◆ **Task directions**:
Starting at the line with "red nut: 4 -> 5", repeat every line exactly until the records end, including the last one.

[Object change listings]
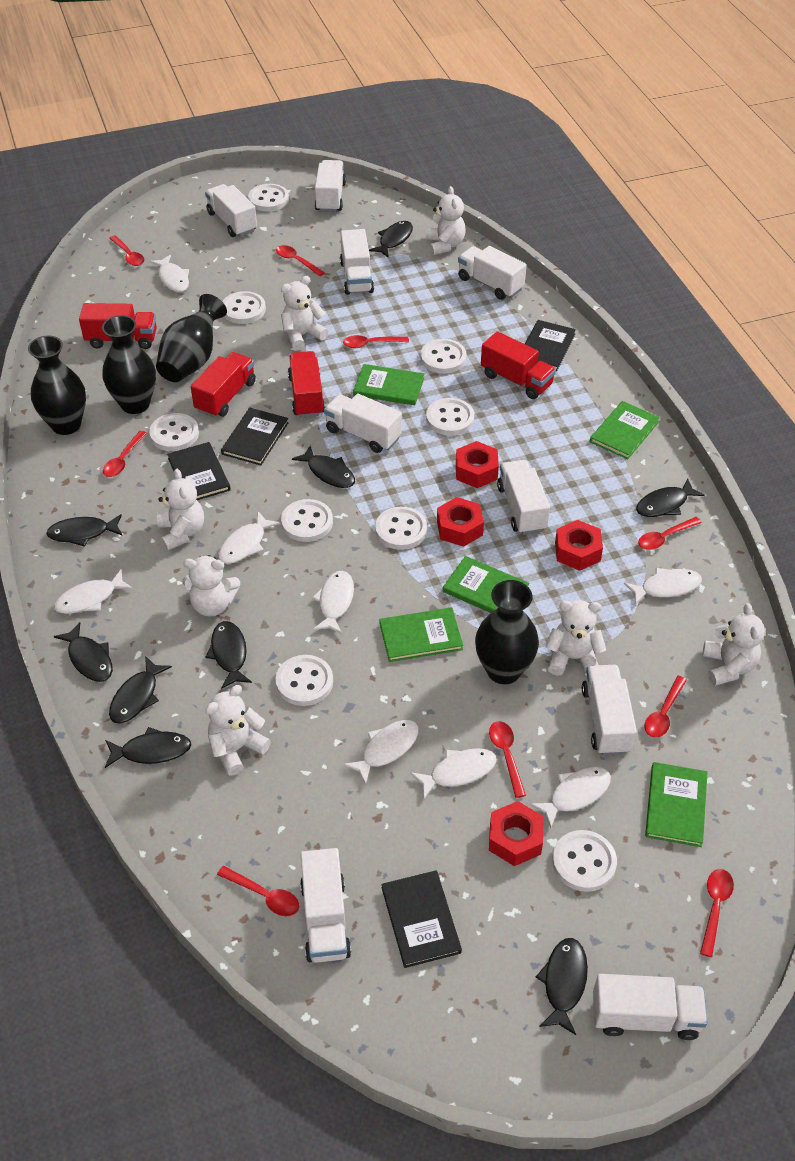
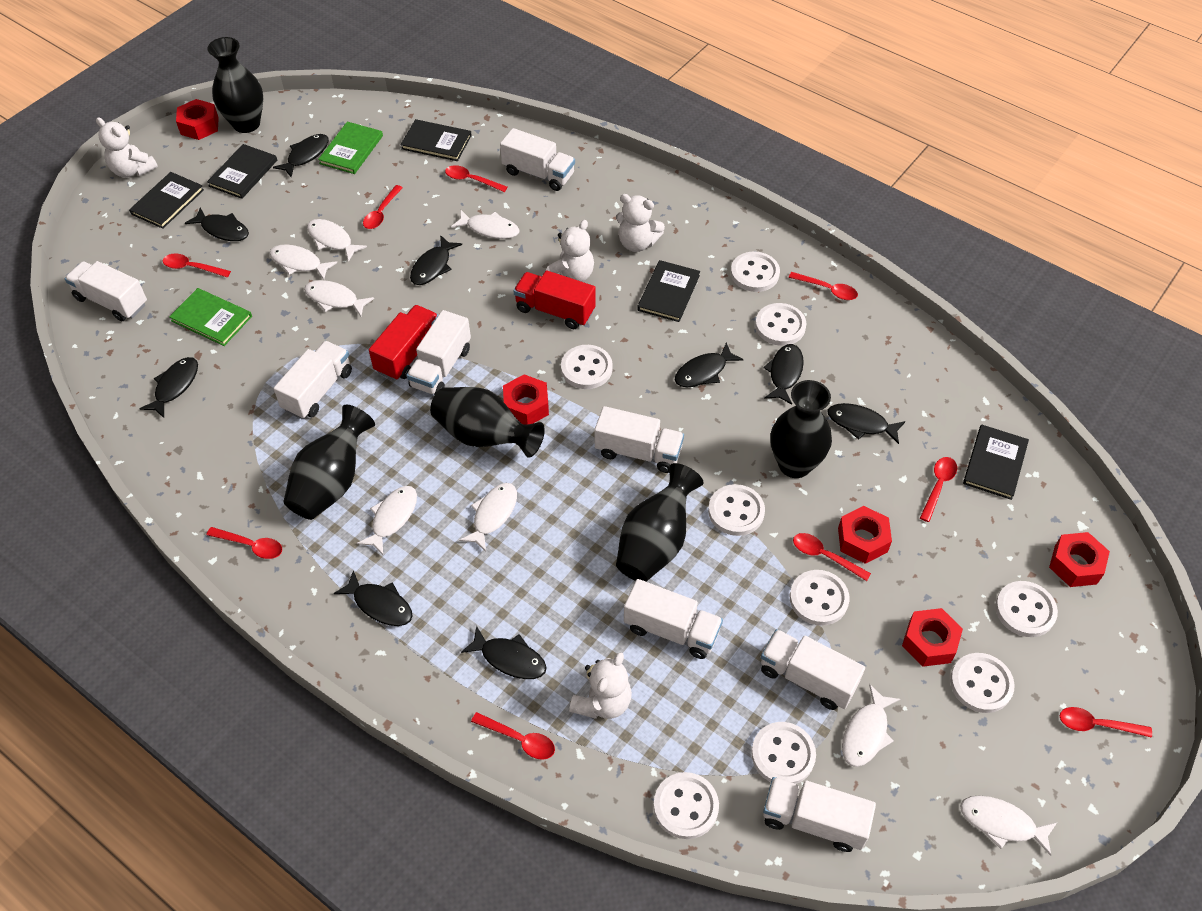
black book: 4 -> 5
black vase: 4 -> 5
green book: 5 -> 2
red nut: 4 -> 5
red truck: 4 -> 2
white teddy bear: 7 -> 4
white truck: 9 -> 8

◆ **Result of the exercise**:
red nut: 4 -> 5
red truck: 4 -> 2
white teddy bear: 7 -> 4
white truck: 9 -> 8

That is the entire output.